EXERCISE OBJECTIVE:
Pick out each line with the word "DGND" from the material that follows.

INPUT MATERIAL:
= = = = = = =
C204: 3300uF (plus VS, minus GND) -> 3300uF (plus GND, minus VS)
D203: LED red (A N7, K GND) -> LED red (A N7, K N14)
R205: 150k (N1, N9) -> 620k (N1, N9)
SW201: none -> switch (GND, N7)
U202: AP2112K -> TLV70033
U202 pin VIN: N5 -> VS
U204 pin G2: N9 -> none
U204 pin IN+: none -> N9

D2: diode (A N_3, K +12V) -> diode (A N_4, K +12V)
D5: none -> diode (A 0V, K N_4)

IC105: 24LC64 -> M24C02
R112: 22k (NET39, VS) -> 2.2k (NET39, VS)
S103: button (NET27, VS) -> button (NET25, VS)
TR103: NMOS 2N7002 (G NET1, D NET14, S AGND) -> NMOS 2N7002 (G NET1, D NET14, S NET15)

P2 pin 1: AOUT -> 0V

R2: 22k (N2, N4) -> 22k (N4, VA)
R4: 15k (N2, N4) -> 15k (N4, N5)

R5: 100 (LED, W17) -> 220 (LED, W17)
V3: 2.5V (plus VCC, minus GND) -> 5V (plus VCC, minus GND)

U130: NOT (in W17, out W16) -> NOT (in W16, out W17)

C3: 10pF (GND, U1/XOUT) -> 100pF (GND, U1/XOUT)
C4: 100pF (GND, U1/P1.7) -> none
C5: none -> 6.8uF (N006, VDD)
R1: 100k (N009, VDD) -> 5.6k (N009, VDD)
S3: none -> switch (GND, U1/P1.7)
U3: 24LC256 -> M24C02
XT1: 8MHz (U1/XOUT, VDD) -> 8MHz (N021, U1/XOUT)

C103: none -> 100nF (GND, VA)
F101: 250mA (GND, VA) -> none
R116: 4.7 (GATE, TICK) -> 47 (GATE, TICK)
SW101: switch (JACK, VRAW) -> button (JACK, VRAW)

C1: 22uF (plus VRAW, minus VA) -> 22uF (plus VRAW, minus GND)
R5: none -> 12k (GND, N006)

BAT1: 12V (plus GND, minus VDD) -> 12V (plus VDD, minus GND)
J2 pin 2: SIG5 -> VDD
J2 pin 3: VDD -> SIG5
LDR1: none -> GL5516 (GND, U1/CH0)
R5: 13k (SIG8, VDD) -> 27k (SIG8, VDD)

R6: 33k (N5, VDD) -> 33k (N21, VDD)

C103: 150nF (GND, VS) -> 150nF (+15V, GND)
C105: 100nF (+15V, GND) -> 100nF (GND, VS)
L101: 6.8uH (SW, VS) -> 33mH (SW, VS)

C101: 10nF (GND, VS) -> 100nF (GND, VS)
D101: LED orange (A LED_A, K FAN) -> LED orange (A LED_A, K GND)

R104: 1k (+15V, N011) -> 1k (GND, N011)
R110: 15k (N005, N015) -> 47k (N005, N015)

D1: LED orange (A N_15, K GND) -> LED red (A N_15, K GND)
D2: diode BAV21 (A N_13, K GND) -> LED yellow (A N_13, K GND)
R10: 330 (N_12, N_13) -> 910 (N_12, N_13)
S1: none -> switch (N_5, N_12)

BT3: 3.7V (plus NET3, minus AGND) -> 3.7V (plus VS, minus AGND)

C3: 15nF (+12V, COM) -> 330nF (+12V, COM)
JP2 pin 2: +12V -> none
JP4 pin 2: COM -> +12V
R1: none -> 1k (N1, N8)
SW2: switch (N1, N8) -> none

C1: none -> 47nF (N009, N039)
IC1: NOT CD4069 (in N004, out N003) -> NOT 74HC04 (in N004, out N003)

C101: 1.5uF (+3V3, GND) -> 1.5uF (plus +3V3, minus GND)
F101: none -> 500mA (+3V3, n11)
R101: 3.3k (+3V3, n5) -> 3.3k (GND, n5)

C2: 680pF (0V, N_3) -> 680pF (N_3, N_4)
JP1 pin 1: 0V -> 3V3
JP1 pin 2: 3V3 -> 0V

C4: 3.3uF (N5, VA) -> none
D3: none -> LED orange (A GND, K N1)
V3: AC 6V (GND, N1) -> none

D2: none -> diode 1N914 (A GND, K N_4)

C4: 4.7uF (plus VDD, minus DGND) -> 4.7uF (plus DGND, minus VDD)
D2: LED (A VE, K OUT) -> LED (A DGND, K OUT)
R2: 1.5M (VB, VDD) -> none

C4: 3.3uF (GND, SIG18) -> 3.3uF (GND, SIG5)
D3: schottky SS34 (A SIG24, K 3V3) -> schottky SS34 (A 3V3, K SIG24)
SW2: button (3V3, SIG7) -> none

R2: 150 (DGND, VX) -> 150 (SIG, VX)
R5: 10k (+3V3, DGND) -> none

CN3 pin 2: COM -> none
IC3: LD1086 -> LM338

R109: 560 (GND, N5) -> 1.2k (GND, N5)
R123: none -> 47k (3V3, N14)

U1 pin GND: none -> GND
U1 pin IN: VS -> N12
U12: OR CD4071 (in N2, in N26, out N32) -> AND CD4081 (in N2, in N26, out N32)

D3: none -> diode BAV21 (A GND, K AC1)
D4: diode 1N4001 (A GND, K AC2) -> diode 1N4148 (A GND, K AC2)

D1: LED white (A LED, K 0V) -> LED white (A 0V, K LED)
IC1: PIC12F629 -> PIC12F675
= = = = = = =
EXERCISE RESPONSE:
C4: 4.7uF (plus VDD, minus DGND) -> 4.7uF (plus DGND, minus VDD)
D2: LED (A VE, K OUT) -> LED (A DGND, K OUT)
R2: 150 (DGND, VX) -> 150 (SIG, VX)
R5: 10k (+3V3, DGND) -> none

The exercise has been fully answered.